*Required work*: All lines holding the word "canard" are to be copied from the records beneath.

*Data shown*:
··········

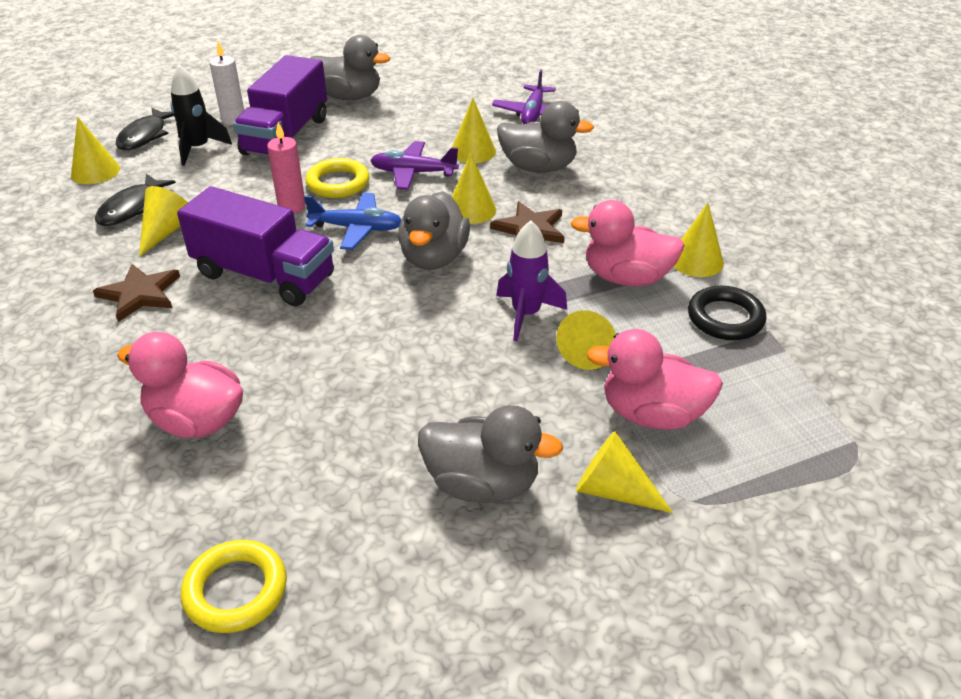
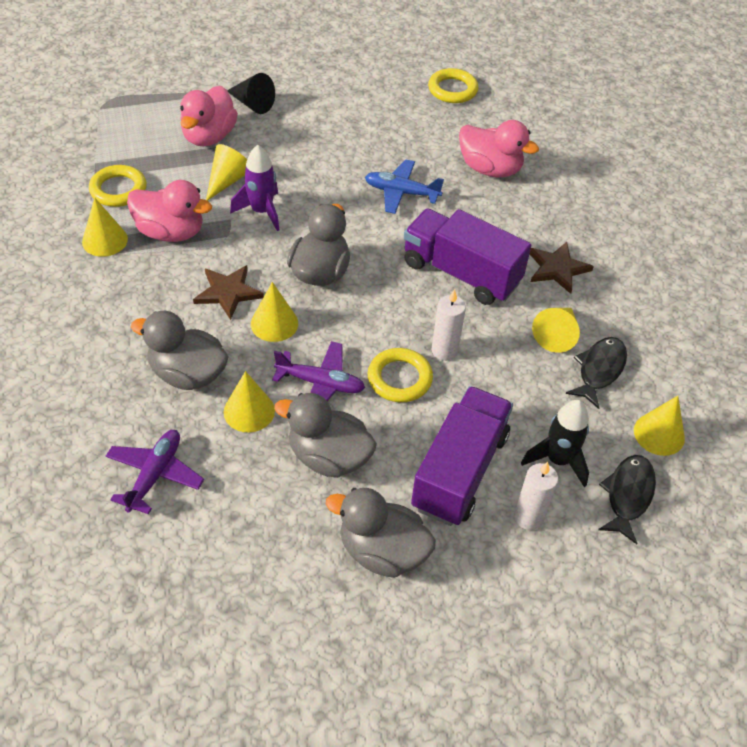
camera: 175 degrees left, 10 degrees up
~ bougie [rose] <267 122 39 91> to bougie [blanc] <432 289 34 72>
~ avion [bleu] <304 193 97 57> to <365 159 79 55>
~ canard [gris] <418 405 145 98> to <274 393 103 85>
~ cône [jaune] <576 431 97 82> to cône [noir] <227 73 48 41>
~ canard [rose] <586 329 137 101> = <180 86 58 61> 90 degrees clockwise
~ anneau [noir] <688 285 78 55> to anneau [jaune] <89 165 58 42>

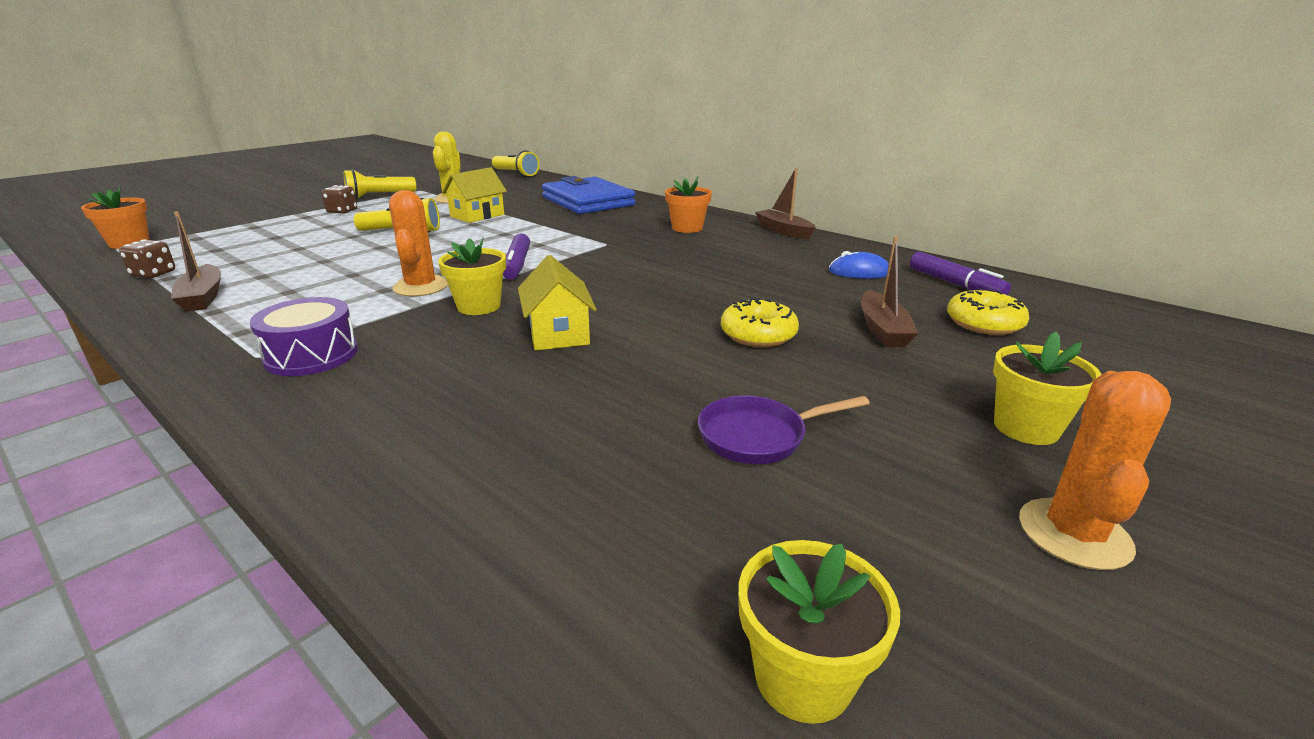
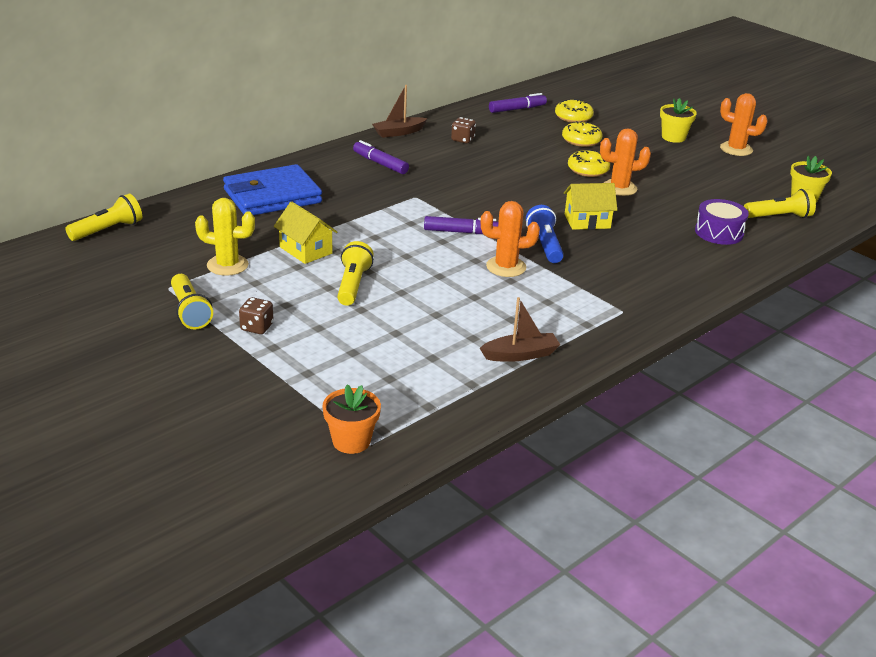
camera: 85 degrees left, 5 degrees up
~ dé [marron] <119 239 56 39> to <451 117 25 26>
~ tambour [violet] <250 297 108 79> to <695 199 54 46>
~ pot de fleurs [jaune] <438 237 68 78> to lampe de poche [bleu] <526 205 38 58>
~ pot de fleurs [orange] <665 177 47 56> to feutre [violet] <353 140 56 34>
- poêle [violet] <698 396 172 68>
- souris [bleu] <829 251 60 28>
~ bateau [marron] <861 236 58 111> to beignet [jaune] <562 121 40 26>
+ cactus [orange] <600 128 51 68>
+ lampe de poche [jaune] <744 189 72 29>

··········

*Expected answer*:
~ canard [gris] <418 405 145 98> to <274 393 103 85>
~ canard [rose] <586 329 137 101> = <180 86 58 61> 90 degrees clockwise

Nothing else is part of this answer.